*** Block opens ***

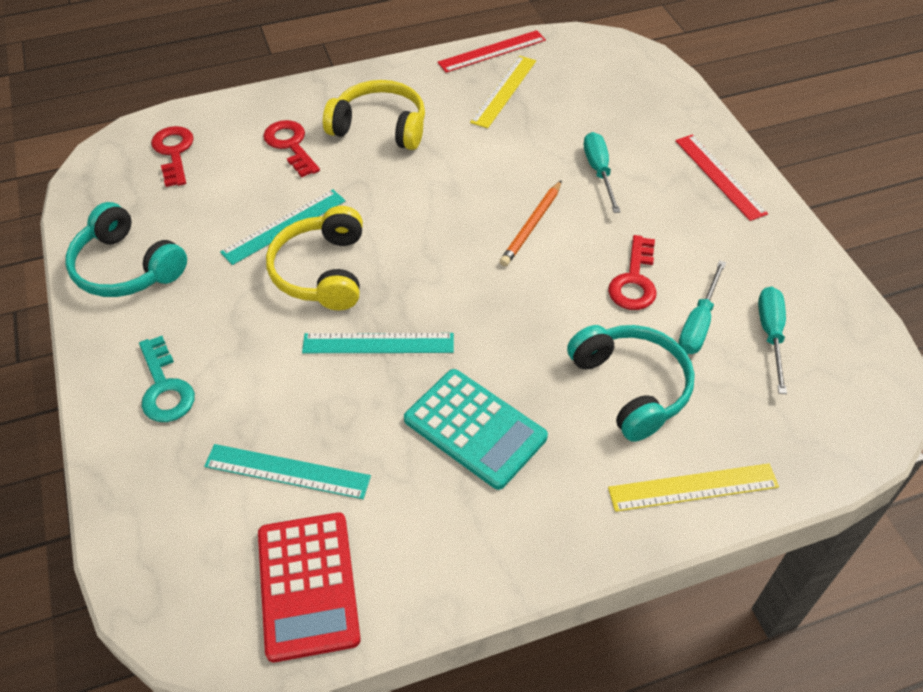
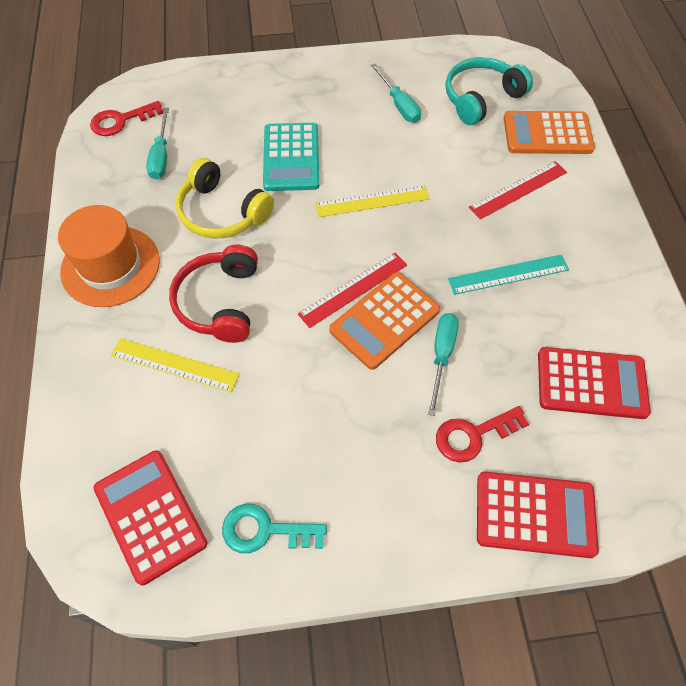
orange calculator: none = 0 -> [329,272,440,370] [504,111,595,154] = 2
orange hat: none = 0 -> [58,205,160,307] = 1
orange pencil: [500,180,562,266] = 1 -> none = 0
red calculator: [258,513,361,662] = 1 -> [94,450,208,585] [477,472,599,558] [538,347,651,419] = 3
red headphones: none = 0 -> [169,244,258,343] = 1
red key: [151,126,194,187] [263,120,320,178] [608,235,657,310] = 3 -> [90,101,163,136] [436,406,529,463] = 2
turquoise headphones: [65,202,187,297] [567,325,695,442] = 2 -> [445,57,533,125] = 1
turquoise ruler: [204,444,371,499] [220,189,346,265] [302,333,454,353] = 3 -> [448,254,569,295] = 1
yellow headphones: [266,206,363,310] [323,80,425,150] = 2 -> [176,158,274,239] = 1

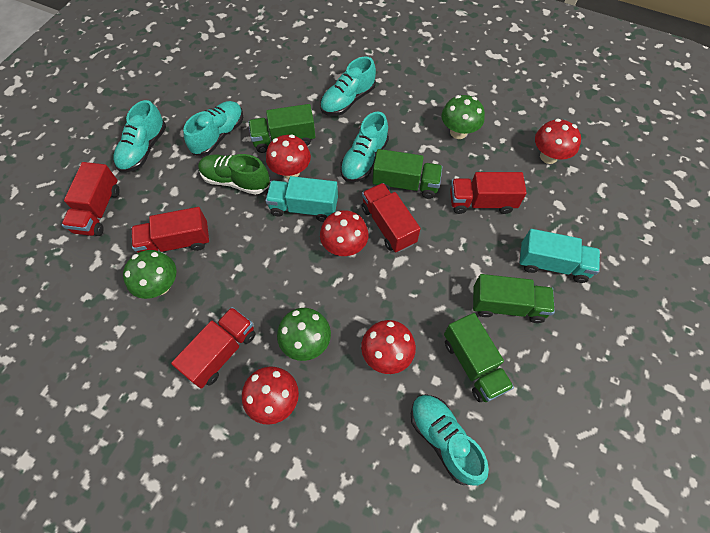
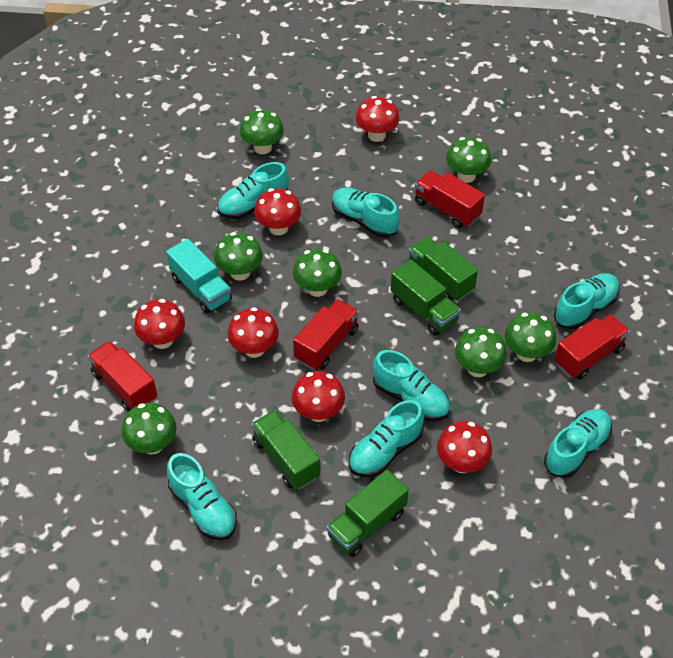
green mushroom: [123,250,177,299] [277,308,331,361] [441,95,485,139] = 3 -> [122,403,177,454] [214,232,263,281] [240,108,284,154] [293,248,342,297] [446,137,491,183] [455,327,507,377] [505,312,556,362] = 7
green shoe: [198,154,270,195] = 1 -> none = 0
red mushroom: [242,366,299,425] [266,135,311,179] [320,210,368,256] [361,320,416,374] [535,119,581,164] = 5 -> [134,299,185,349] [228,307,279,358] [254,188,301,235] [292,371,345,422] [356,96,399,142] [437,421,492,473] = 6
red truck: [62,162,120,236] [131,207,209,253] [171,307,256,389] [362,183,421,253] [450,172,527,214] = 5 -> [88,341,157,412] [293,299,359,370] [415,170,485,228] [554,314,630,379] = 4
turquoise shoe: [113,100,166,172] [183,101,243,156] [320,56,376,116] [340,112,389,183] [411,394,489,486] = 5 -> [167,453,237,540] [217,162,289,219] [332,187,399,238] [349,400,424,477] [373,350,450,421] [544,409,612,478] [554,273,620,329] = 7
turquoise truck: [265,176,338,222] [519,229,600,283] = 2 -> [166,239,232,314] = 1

*** Block closes ***
*** Block opens ***

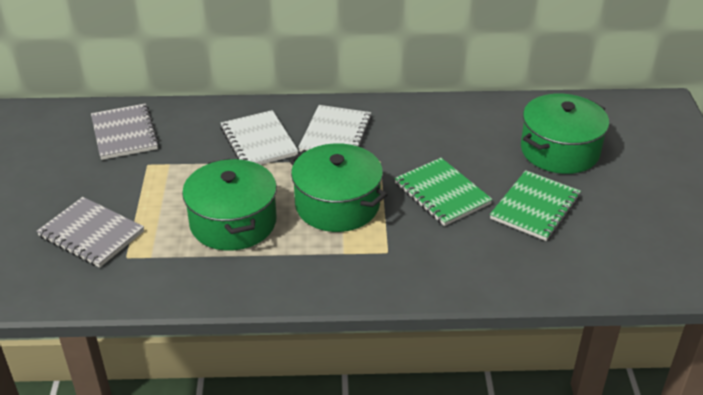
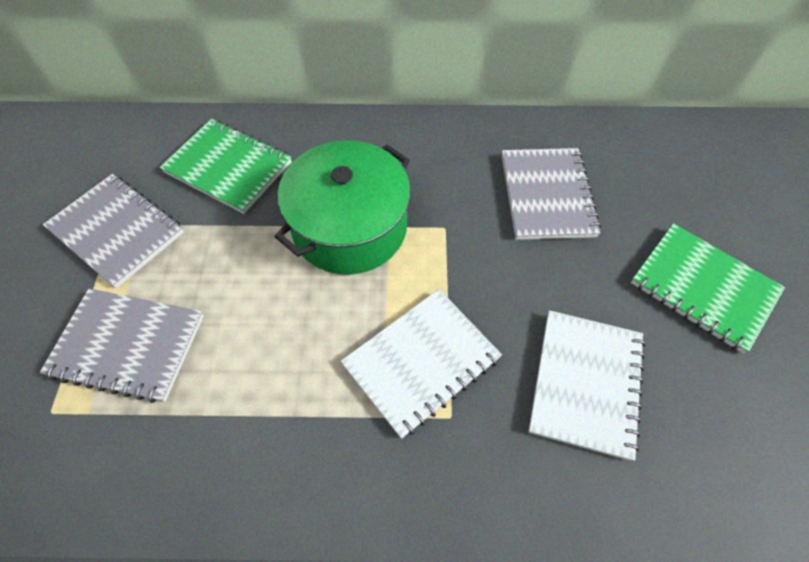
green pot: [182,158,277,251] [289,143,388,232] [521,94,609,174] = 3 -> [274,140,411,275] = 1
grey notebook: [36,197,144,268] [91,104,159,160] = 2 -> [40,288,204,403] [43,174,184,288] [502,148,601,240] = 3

*** Block closes ***
*** Block opens ***

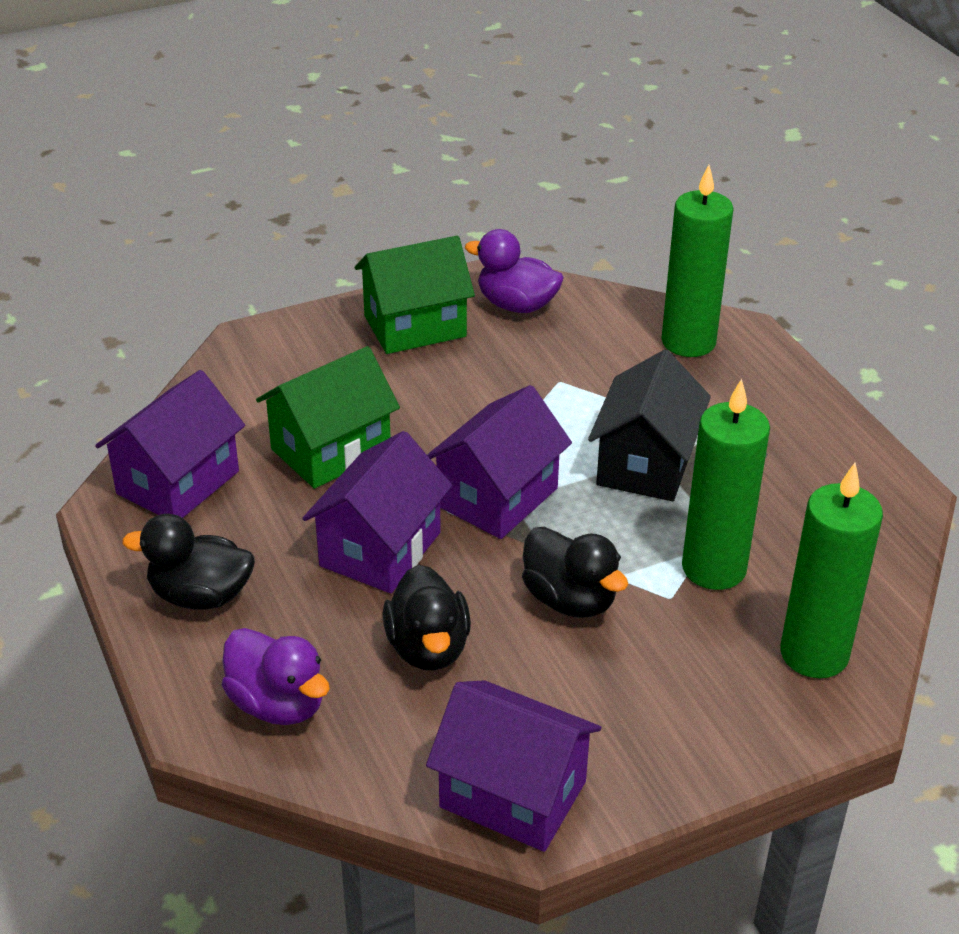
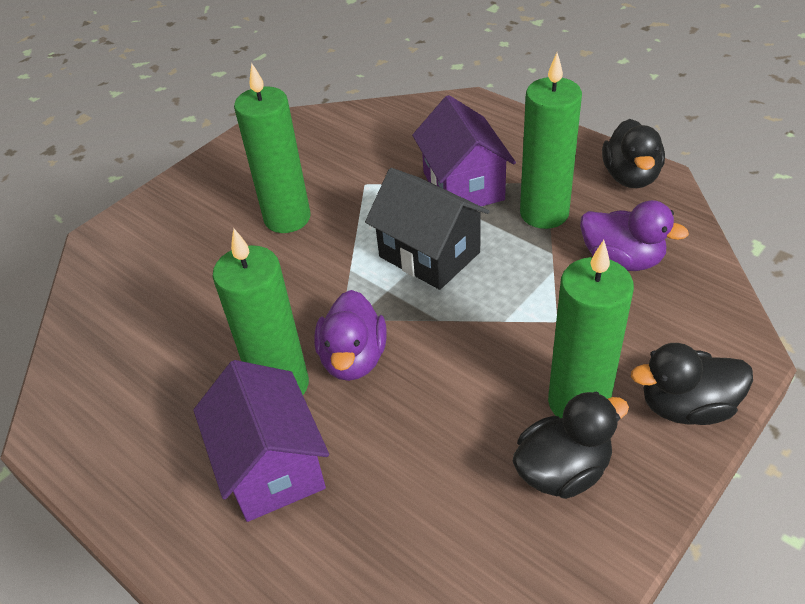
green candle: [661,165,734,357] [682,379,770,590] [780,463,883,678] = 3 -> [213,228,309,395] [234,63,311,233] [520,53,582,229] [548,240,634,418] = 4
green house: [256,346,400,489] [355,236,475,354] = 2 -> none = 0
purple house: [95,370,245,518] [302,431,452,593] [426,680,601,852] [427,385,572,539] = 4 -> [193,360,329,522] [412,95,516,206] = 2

*** Block closes ***

# [What is being asked]
Output exactly the stretch of the listing that begins at the line containing "turquoise ruler: [204,444,371,499]" and ends at the line containing "green shoe: [198,154,270,195] = 1 -> none = 0", both kept. Omit pictures and everything else.

# [Answer to the exercise]
turquoise ruler: [204,444,371,499] [220,189,346,265] [302,333,454,353] = 3 -> [448,254,569,295] = 1
yellow headphones: [266,206,363,310] [323,80,425,150] = 2 -> [176,158,274,239] = 1

green mushroom: [123,250,177,299] [277,308,331,361] [441,95,485,139] = 3 -> [122,403,177,454] [214,232,263,281] [240,108,284,154] [293,248,342,297] [446,137,491,183] [455,327,507,377] [505,312,556,362] = 7
green shoe: [198,154,270,195] = 1 -> none = 0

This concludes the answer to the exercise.